[Scene comparison data]
•••

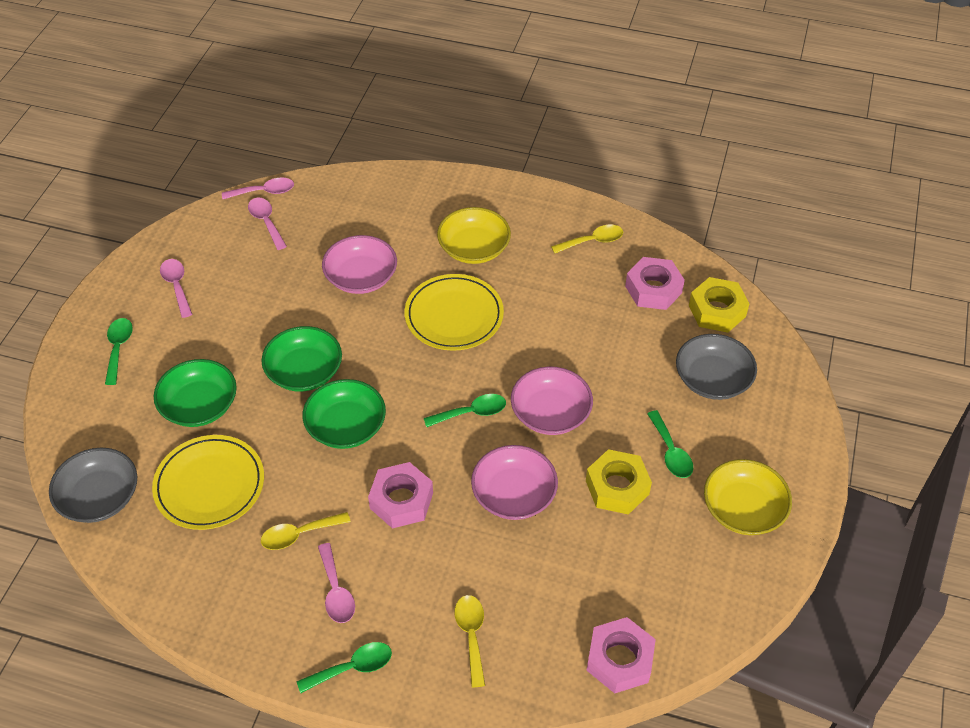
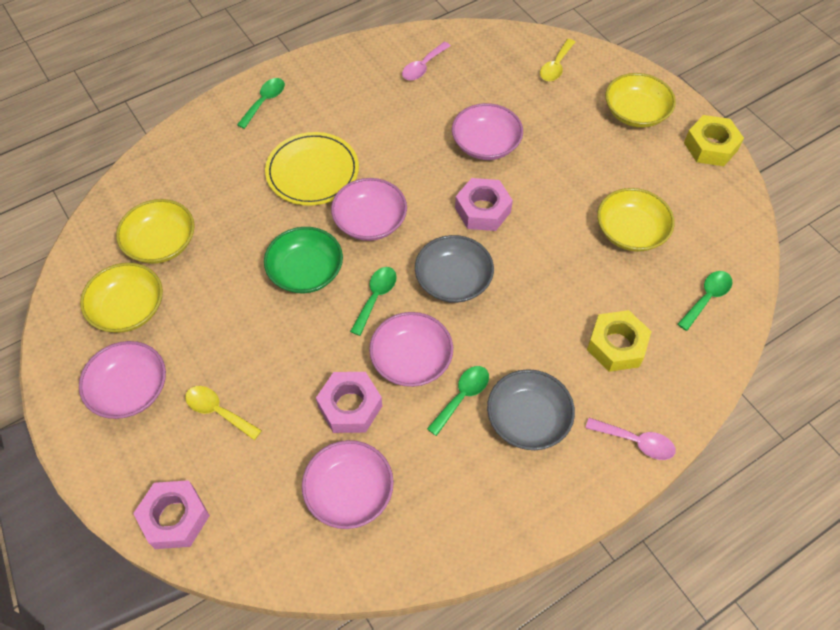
green bowl: 3 -> 1
pink bowl: 3 -> 5
pink spoon: 4 -> 2
yellow bowl: 2 -> 4
yellow plate: 2 -> 1
yellow spoon: 3 -> 2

•••

WHAT YOU HAVE TO DO:
Retype all of the entries exactly as written, leaving out any images.

RESPONSE TO THIS EXERCISE:
green bowl: 3 -> 1
pink bowl: 3 -> 5
pink spoon: 4 -> 2
yellow bowl: 2 -> 4
yellow plate: 2 -> 1
yellow spoon: 3 -> 2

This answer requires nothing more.